Output only the lines from the one holding "(916, 534) = (160, 389): blue" to the end of the data below, please, copied exactly.

=== Provided data ===
--------------------------------

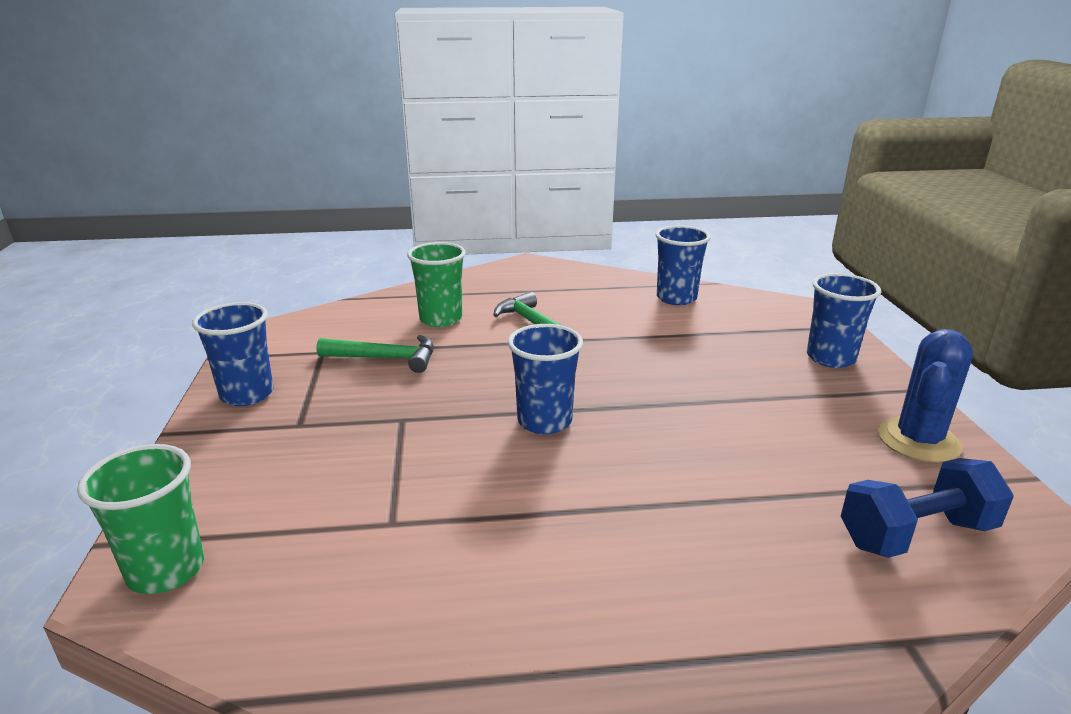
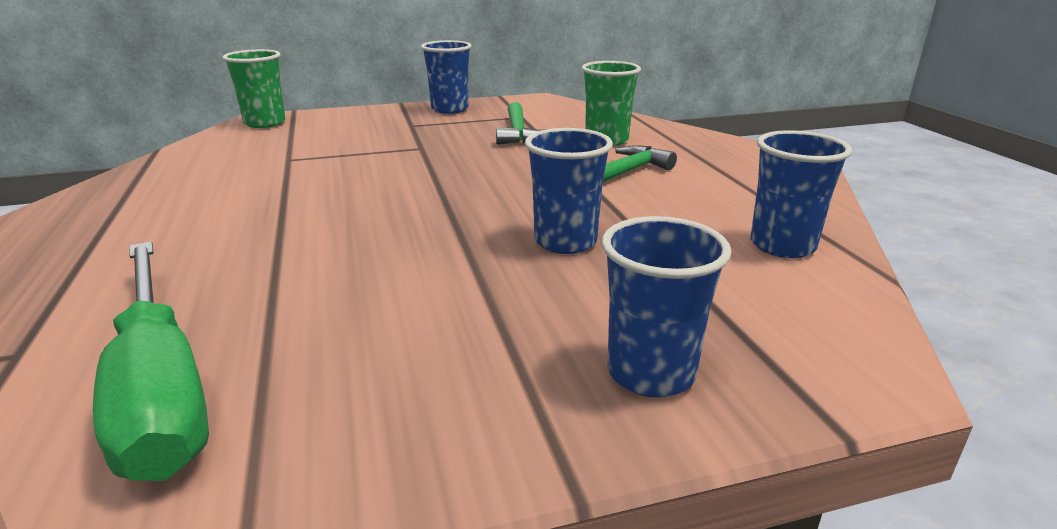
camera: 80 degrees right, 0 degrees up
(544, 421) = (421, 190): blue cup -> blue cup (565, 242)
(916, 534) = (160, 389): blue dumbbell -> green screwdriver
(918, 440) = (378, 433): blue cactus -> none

--------------------------------

=== Task output ===
(916, 534) = (160, 389): blue dumbbell -> green screwdriver
(918, 440) = (378, 433): blue cactus -> none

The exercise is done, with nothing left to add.